• **Problem to work on**
Of the entries below, return exactly those lines that fall between the one containing "red sphere [465, 38, 22, 23]" and the one containing "gray notebook [314, 251, 85, 41]", the two end lines included.

• **Provided material**
□ □ □ □

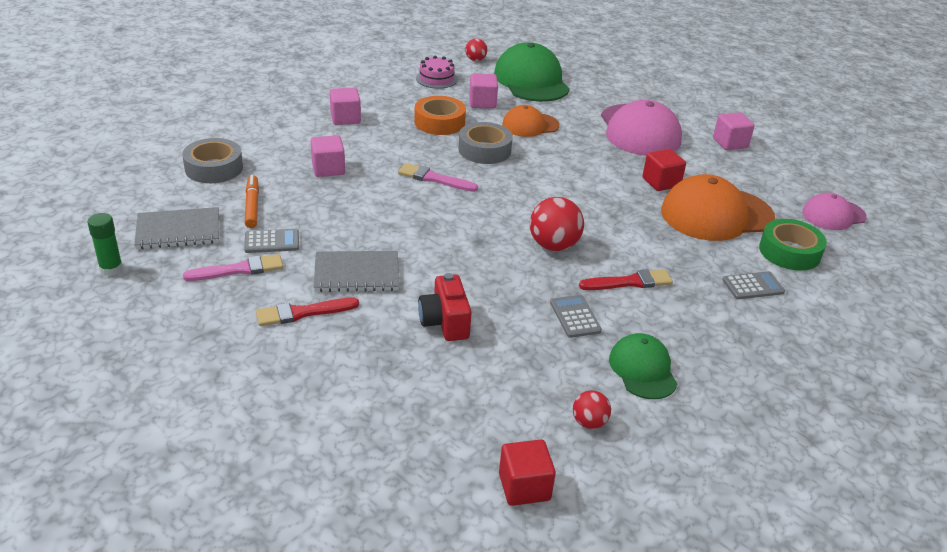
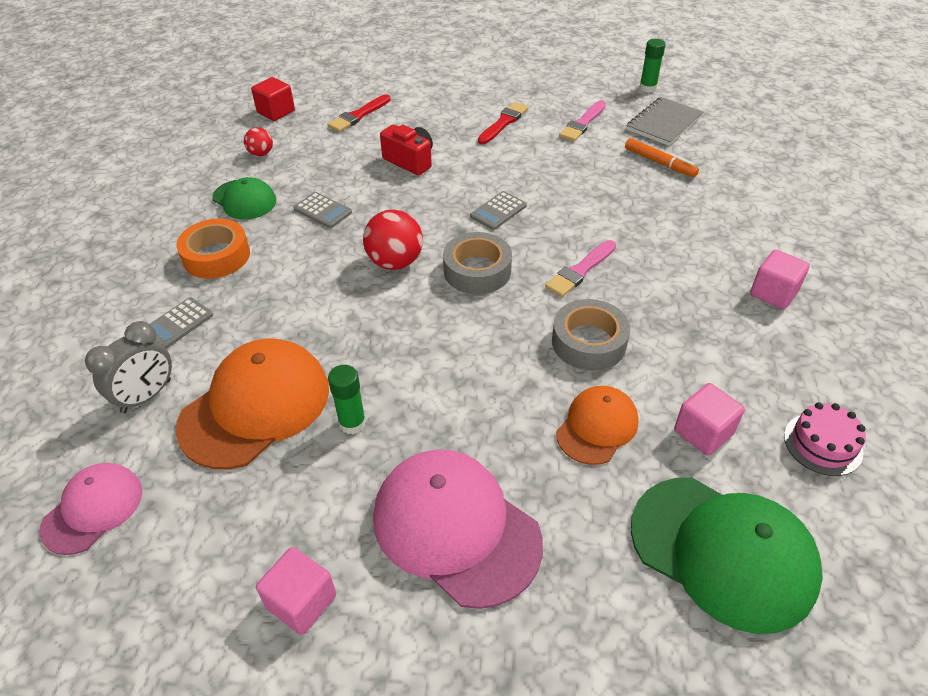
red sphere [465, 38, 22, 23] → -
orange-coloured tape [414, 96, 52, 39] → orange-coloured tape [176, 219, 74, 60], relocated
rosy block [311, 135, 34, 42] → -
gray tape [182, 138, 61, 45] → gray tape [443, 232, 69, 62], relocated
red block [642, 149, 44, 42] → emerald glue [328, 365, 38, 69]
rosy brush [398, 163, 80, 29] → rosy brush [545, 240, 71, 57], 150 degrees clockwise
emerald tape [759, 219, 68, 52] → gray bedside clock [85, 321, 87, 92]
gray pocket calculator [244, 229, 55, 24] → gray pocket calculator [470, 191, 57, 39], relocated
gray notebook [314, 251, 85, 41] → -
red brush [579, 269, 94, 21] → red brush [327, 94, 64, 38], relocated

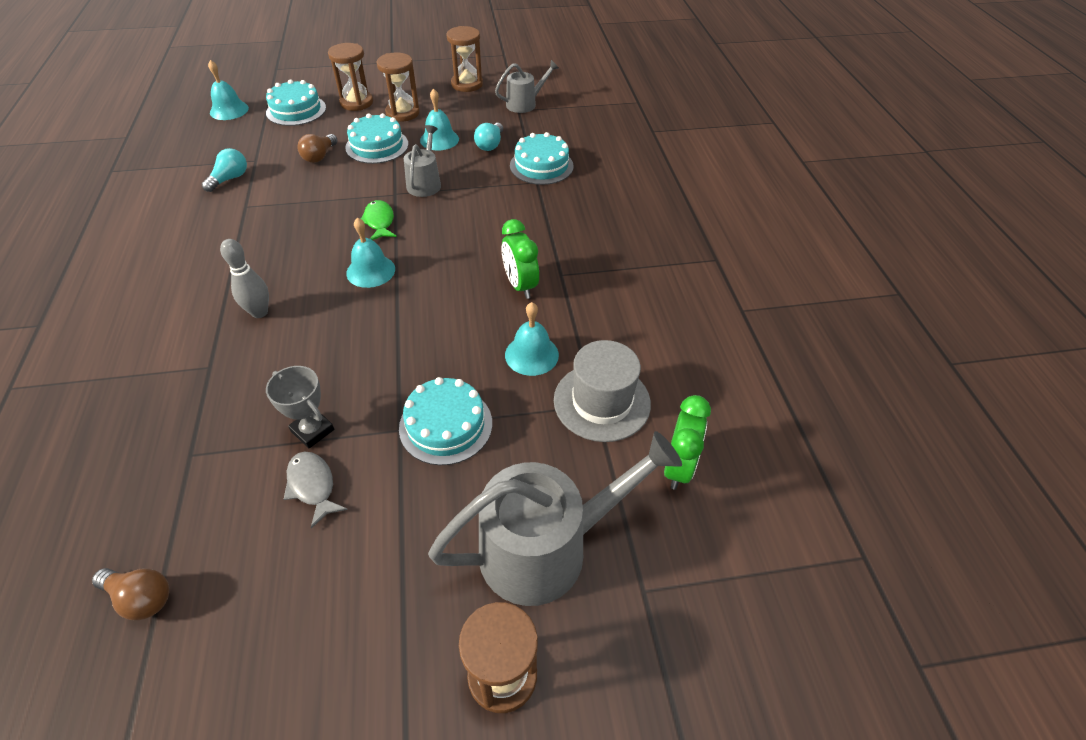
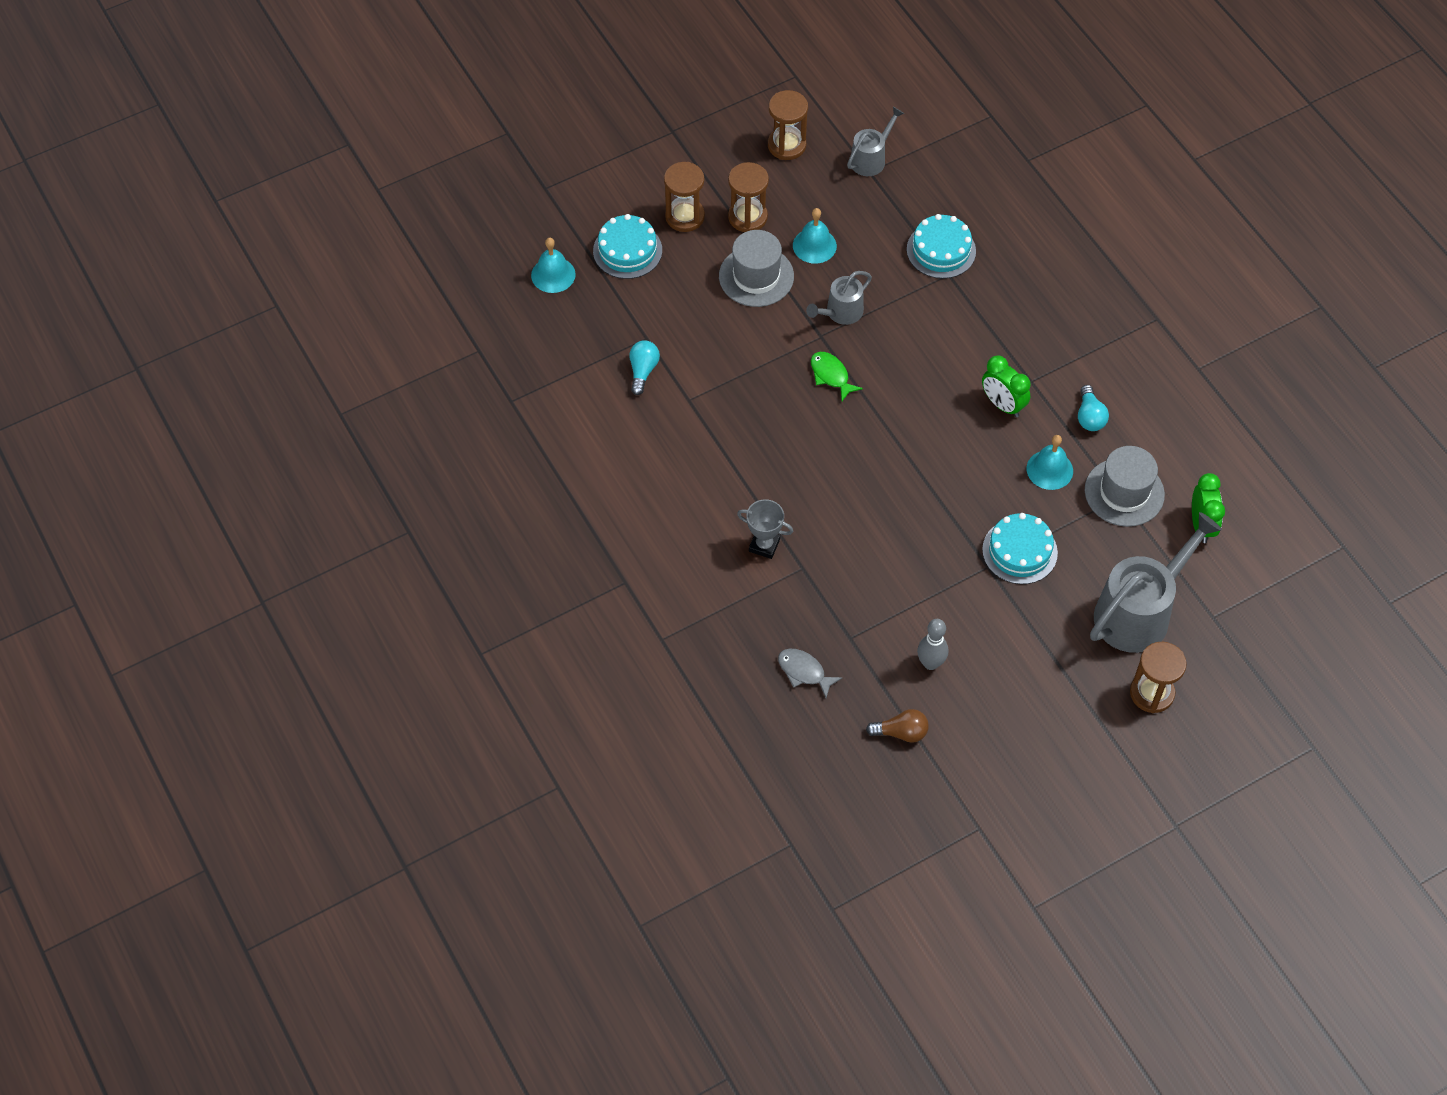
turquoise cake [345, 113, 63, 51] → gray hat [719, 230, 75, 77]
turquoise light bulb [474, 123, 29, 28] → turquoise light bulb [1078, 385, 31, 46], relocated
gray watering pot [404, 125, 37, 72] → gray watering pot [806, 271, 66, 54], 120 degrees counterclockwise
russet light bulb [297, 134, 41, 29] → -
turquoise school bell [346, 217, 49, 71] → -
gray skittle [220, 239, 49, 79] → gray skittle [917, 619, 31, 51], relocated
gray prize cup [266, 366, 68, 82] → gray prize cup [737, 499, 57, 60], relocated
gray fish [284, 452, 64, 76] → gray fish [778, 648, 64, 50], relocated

□ □ □ □

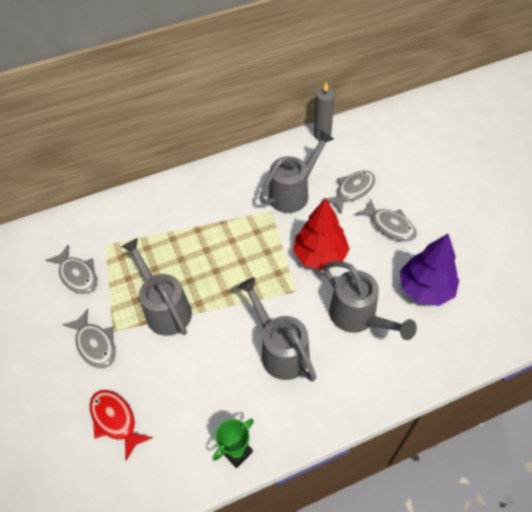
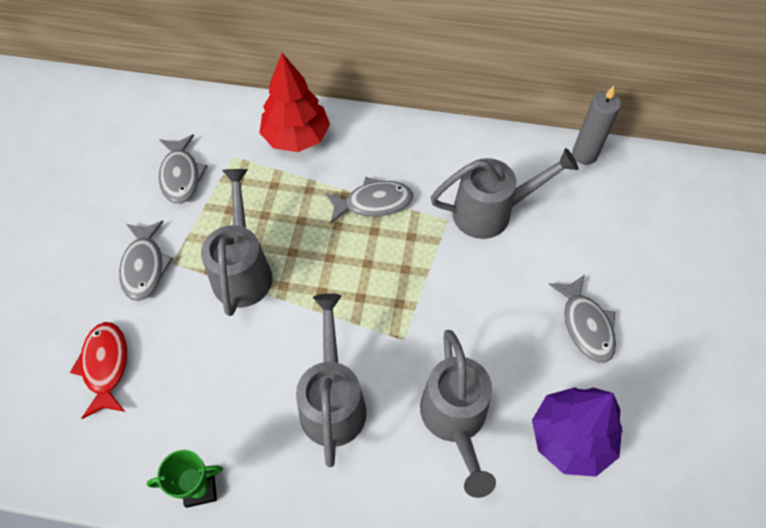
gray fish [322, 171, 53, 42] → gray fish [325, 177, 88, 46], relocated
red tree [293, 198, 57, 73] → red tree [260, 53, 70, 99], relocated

□ □ □ □

• **Result below**
red sphere [465, 38, 22, 23] → -
orange-coloured tape [414, 96, 52, 39] → orange-coloured tape [176, 219, 74, 60], relocated
rosy block [311, 135, 34, 42] → -
gray tape [182, 138, 61, 45] → gray tape [443, 232, 69, 62], relocated
red block [642, 149, 44, 42] → emerald glue [328, 365, 38, 69]
rosy brush [398, 163, 80, 29] → rosy brush [545, 240, 71, 57], 150 degrees clockwise
emerald tape [759, 219, 68, 52] → gray bedside clock [85, 321, 87, 92]
gray pocket calculator [244, 229, 55, 24] → gray pocket calculator [470, 191, 57, 39], relocated
gray notebook [314, 251, 85, 41] → -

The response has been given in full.